== Problem statement ==
When you reach the line with "J7 pin 1: VS -> GND", start repeating the lines exactly and keep going to the end of the records, but drop every picture.

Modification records
• • • •

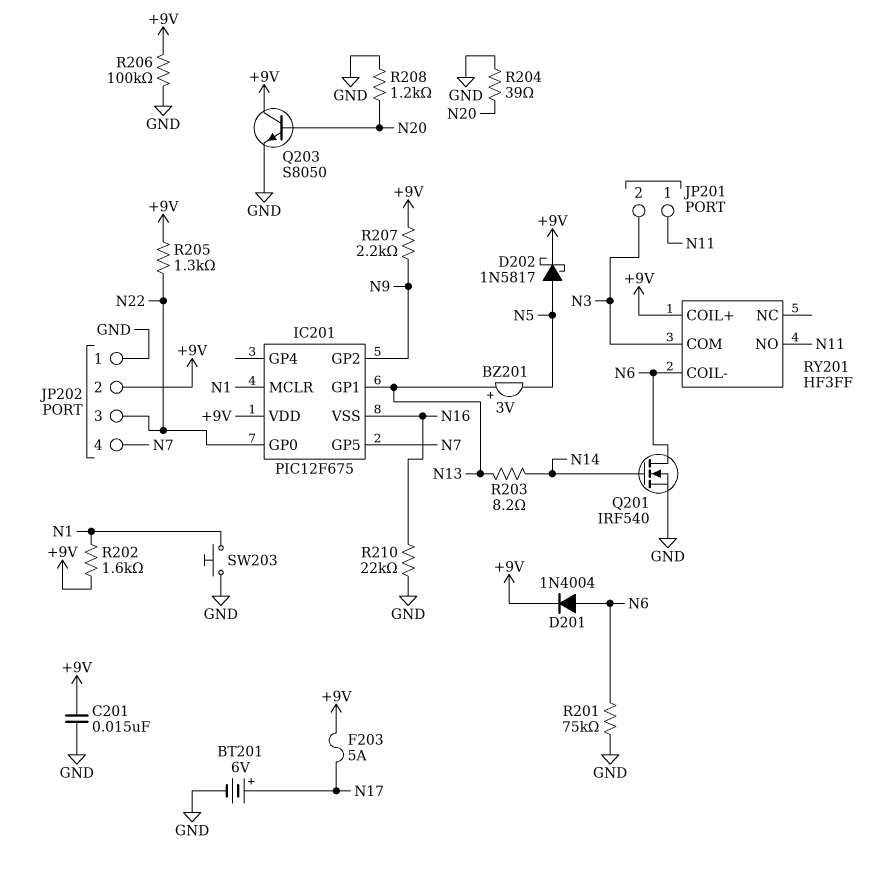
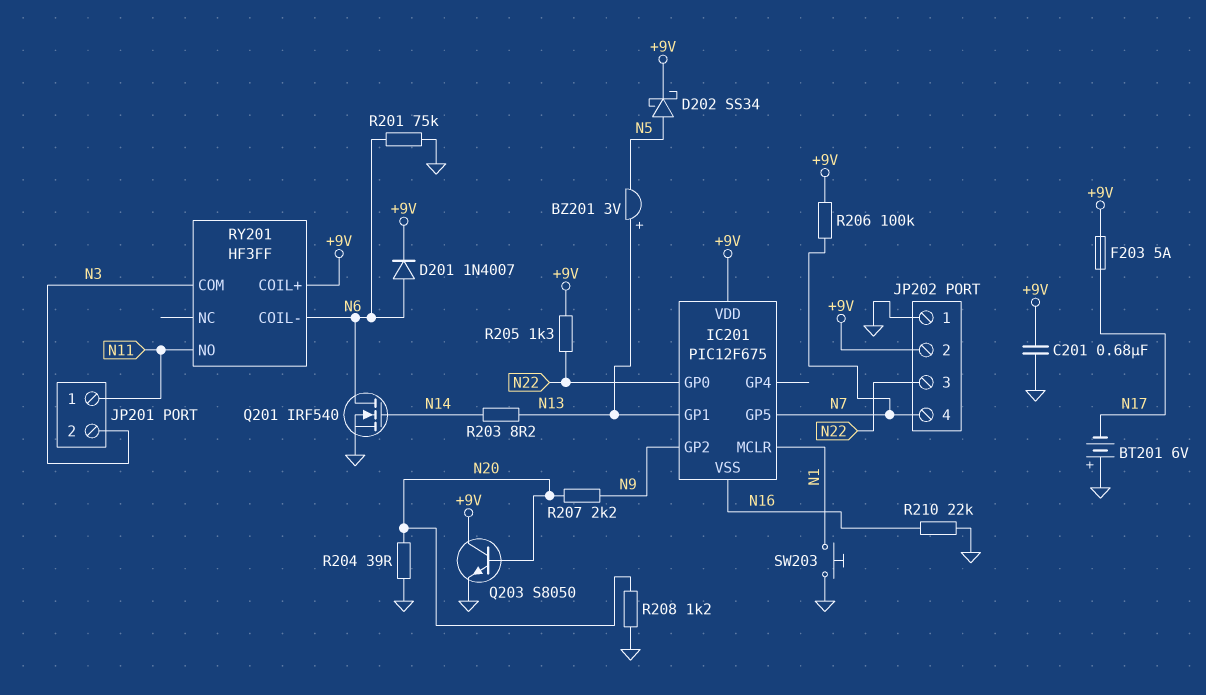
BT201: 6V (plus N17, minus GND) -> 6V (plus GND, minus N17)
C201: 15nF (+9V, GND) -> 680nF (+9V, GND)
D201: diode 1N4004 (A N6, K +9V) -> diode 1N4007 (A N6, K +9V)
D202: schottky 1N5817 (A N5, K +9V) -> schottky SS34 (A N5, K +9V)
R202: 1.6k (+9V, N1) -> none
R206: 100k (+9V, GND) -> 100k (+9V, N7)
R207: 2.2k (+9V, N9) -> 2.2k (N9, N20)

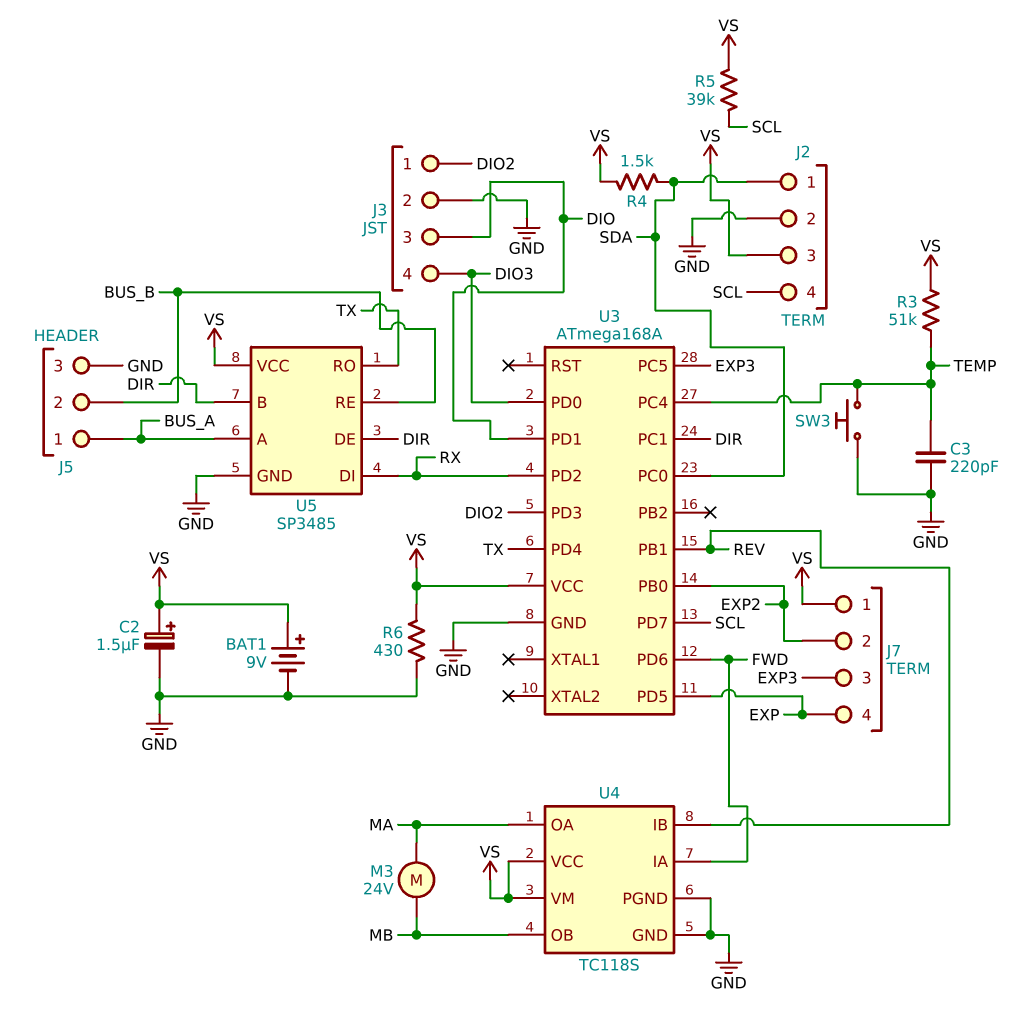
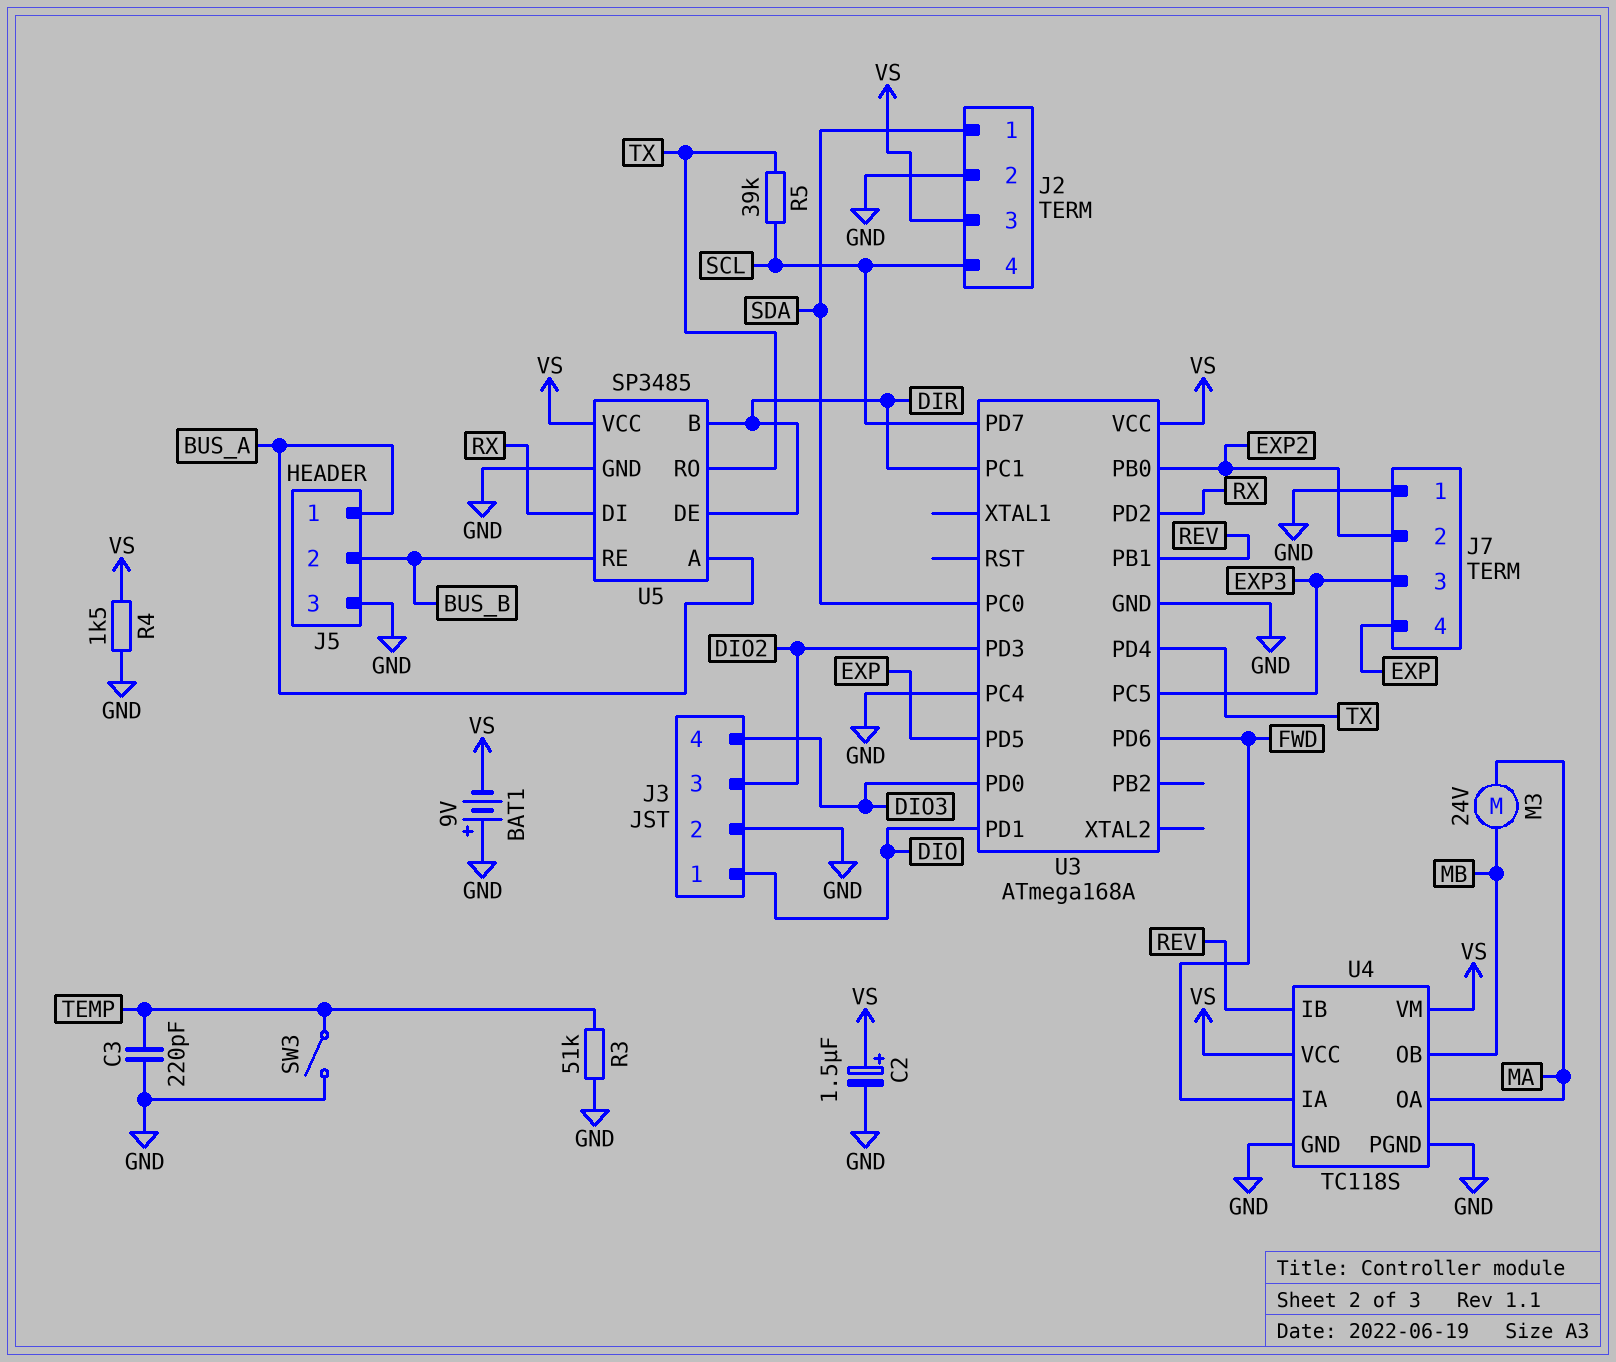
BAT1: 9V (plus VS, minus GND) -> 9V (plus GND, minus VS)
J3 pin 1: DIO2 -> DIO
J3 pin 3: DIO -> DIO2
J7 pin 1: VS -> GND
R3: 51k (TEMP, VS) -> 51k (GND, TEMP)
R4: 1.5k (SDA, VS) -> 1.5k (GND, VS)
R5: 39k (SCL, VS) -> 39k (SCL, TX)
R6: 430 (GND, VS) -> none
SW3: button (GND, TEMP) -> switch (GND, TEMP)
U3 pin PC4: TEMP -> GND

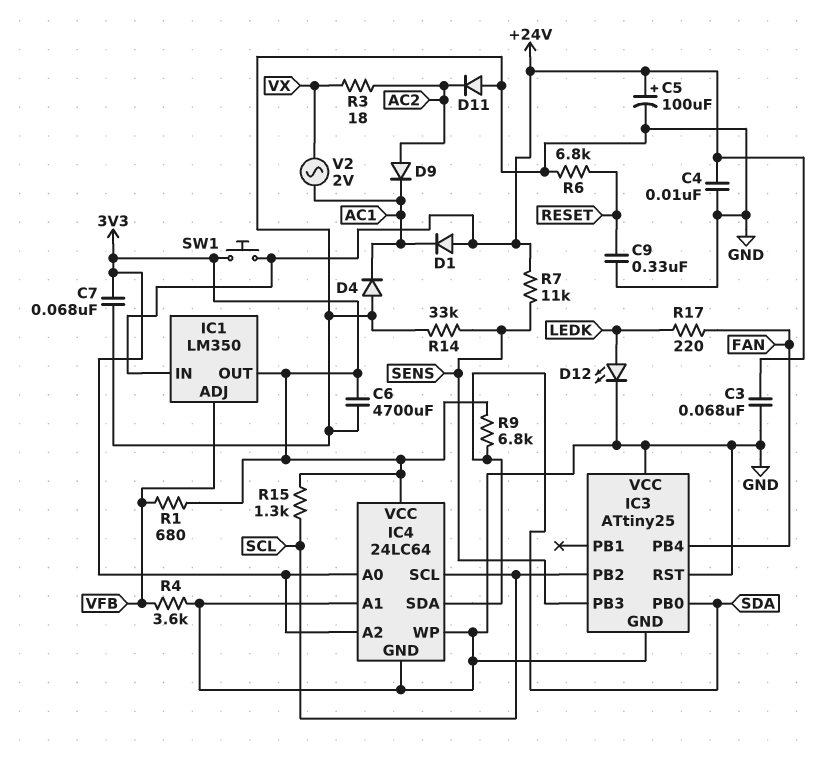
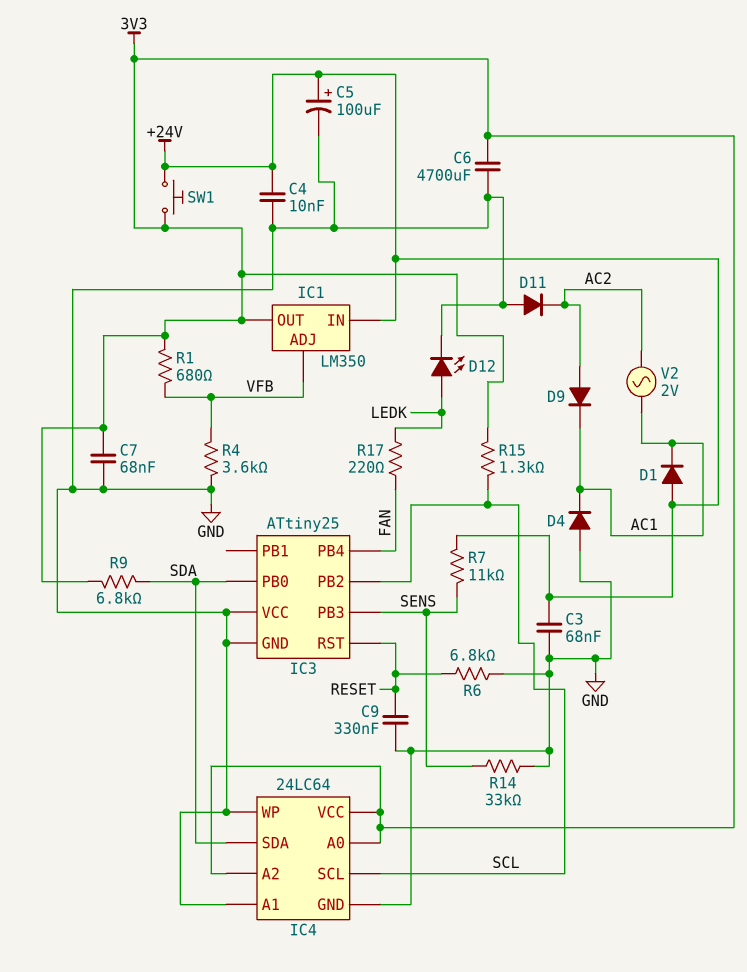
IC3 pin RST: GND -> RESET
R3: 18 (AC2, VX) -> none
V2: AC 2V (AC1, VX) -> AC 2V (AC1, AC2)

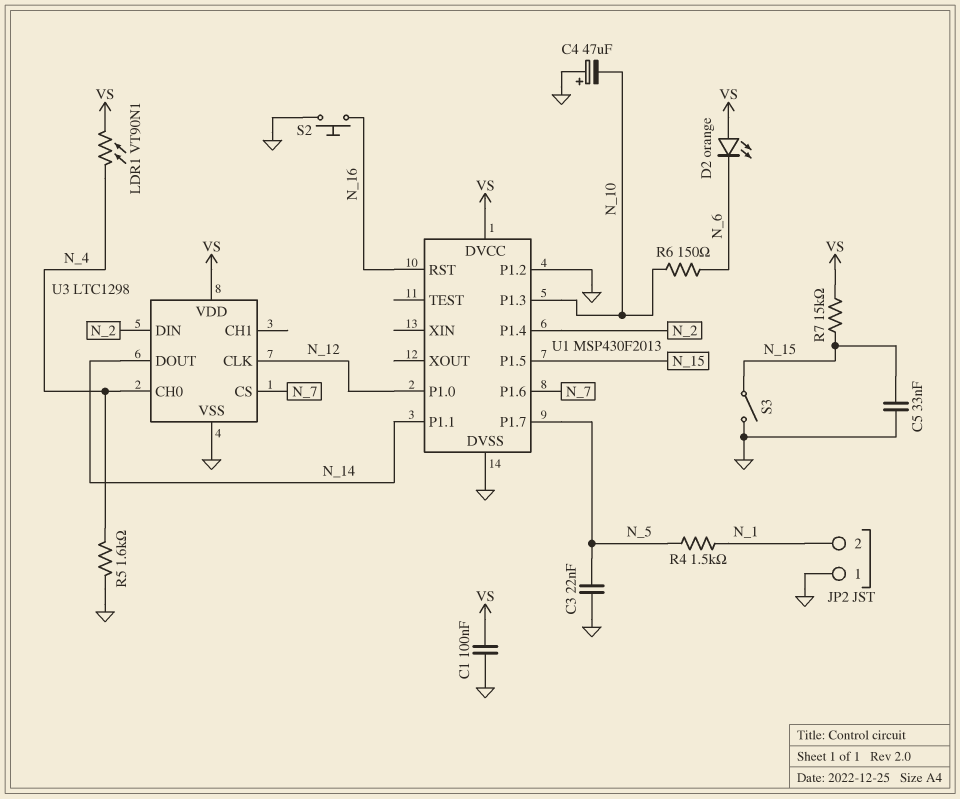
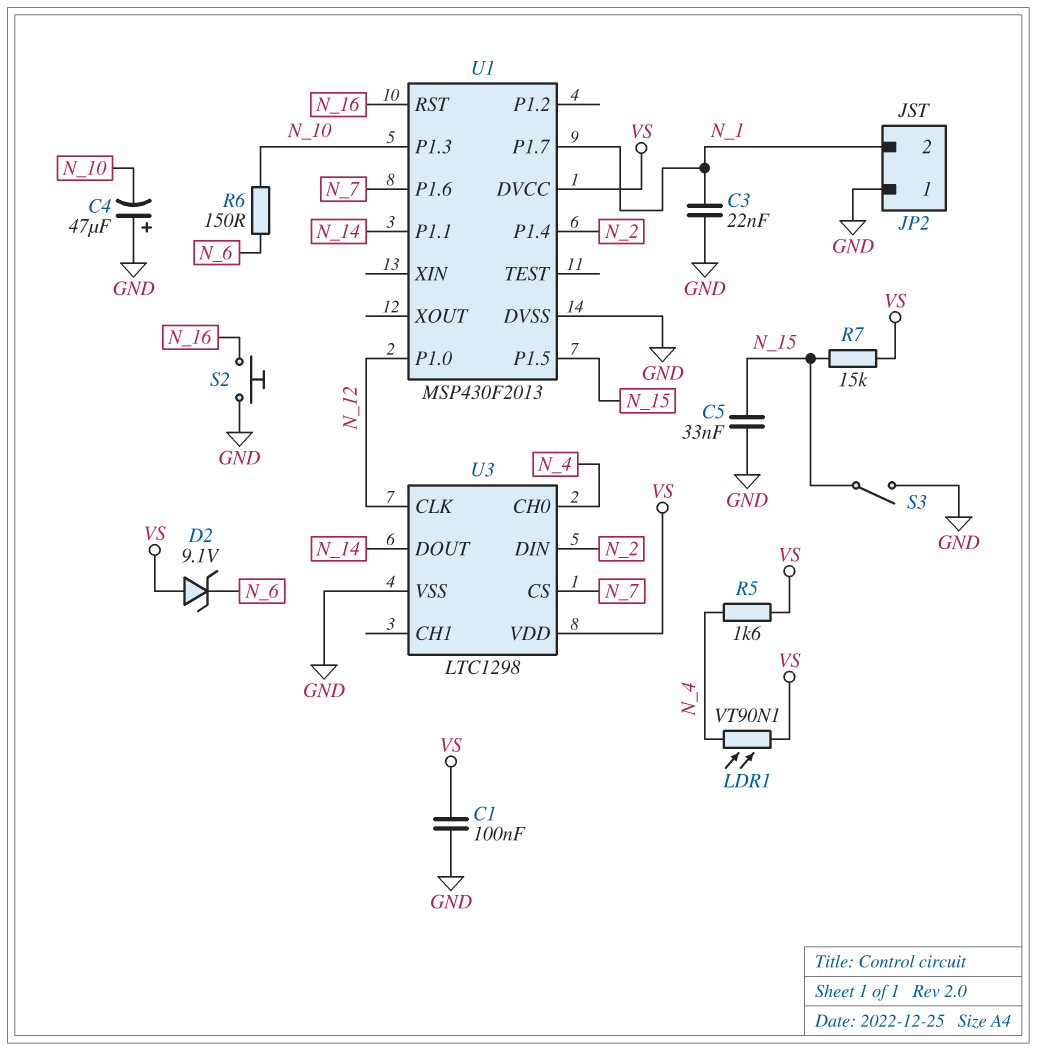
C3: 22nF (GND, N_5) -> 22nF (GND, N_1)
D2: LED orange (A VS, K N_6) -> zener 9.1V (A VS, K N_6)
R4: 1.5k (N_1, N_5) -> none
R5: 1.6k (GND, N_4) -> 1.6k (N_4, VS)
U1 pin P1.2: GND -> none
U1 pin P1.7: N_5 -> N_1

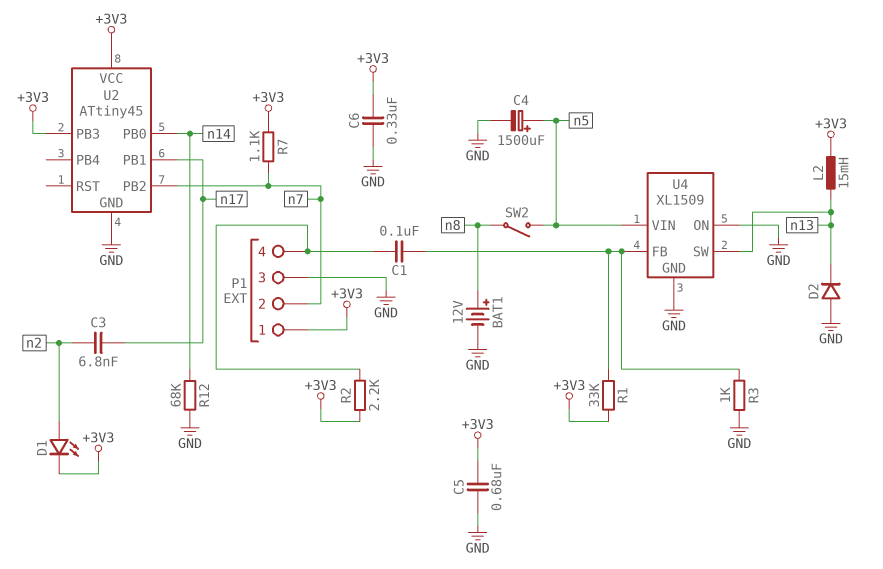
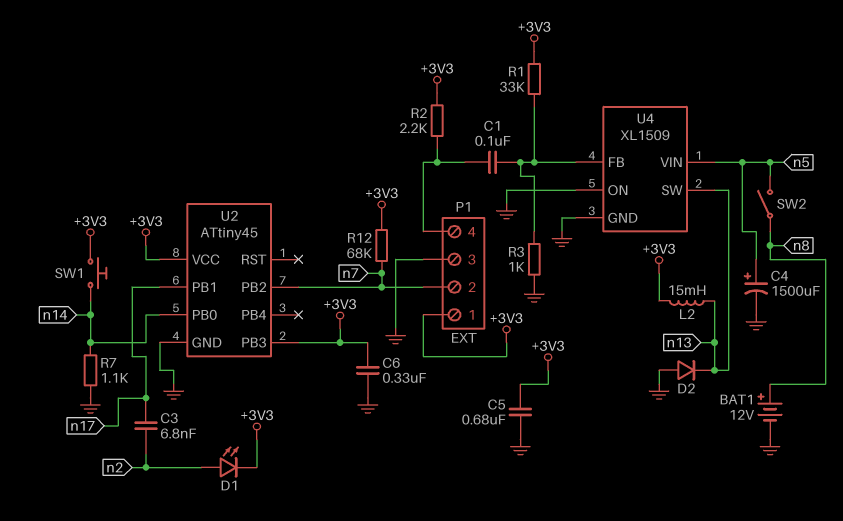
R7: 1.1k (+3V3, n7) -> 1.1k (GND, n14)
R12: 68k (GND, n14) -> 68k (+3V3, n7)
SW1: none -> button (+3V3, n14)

• • • •

== Solution for this problem ==
J7 pin 1: VS -> GND
R3: 51k (TEMP, VS) -> 51k (GND, TEMP)
R4: 1.5k (SDA, VS) -> 1.5k (GND, VS)
R5: 39k (SCL, VS) -> 39k (SCL, TX)
R6: 430 (GND, VS) -> none
SW3: button (GND, TEMP) -> switch (GND, TEMP)
U3 pin PC4: TEMP -> GND

IC3 pin RST: GND -> RESET
R3: 18 (AC2, VX) -> none
V2: AC 2V (AC1, VX) -> AC 2V (AC1, AC2)

C3: 22nF (GND, N_5) -> 22nF (GND, N_1)
D2: LED orange (A VS, K N_6) -> zener 9.1V (A VS, K N_6)
R4: 1.5k (N_1, N_5) -> none
R5: 1.6k (GND, N_4) -> 1.6k (N_4, VS)
U1 pin P1.2: GND -> none
U1 pin P1.7: N_5 -> N_1

R7: 1.1k (+3V3, n7) -> 1.1k (GND, n14)
R12: 68k (GND, n14) -> 68k (+3V3, n7)
SW1: none -> button (+3V3, n14)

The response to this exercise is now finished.